::: TASK INPUTS :::

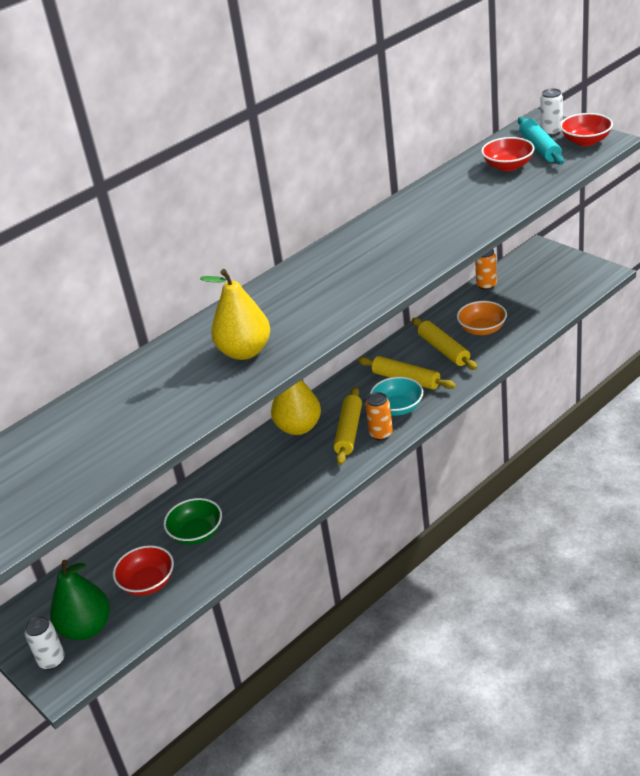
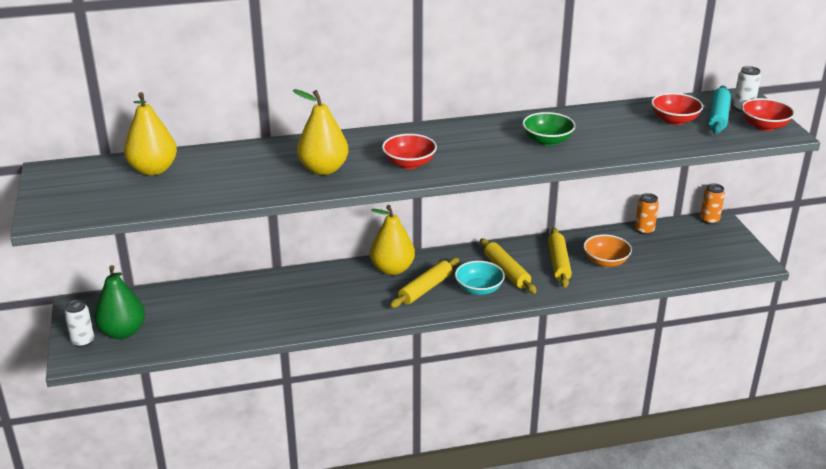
camera: 25 degrees right, 5 degrees down
(64, 433) = (153, 170): none -> yellow pear
(148, 583) = (188, 323): red bowl -> red bowl (409, 163)
(196, 533) = (250, 307): green bowl -> green bowl (547, 141)
(381, 434) = (447, 302): orange can -> orange can (709, 220)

:::

**WHAT TO PRODUCE**
Omit the pictures. Print, word for word, the lines from the beginning of the entries above through the line that holds "(196, 533) = (250, 307): green".

**YOUR SOLUTION**
camera: 25 degrees right, 5 degrees down
(64, 433) = (153, 170): none -> yellow pear
(148, 583) = (188, 323): red bowl -> red bowl (409, 163)
(196, 533) = (250, 307): green bowl -> green bowl (547, 141)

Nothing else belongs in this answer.